_Exercise aim_
Look at each line of the listing. Copy those that hold the string "lime".
╭─ Input data
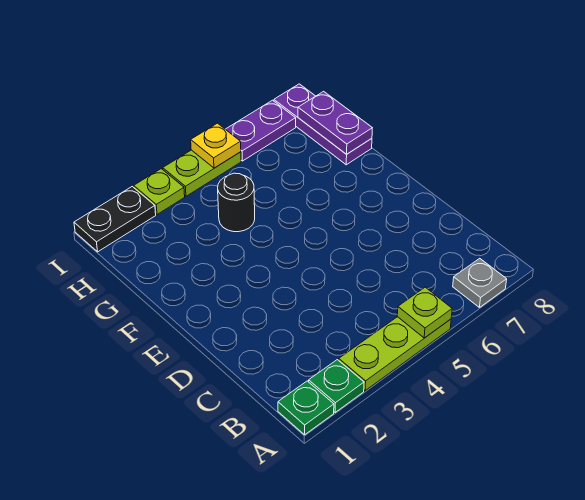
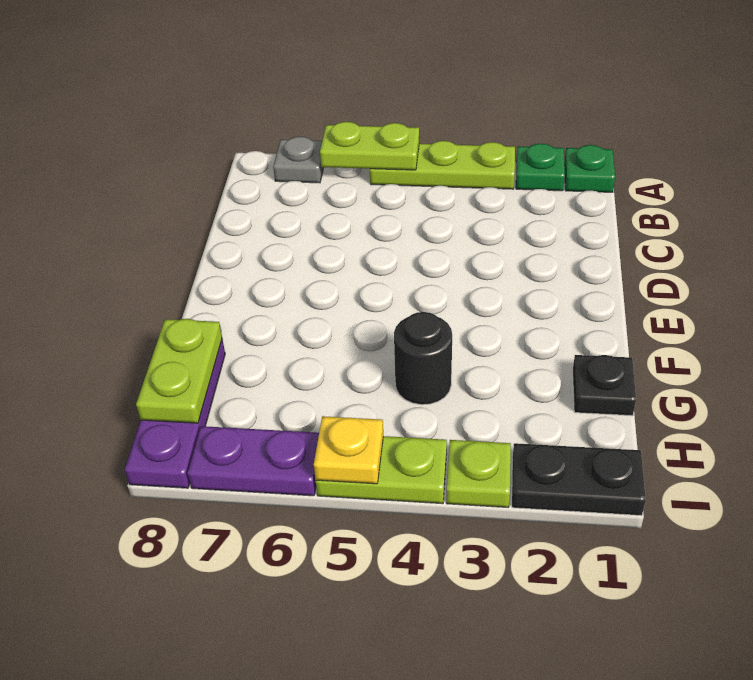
lime plate A5 level 2 -> lime plate A5:A6 level 2
none -> black plate G1 level 1
purple plate G8:H8 level 2 -> lime plate G8:H8 level 2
╰─
_Result for this exercise_
lime plate A5 level 2 -> lime plate A5:A6 level 2
purple plate G8:H8 level 2 -> lime plate G8:H8 level 2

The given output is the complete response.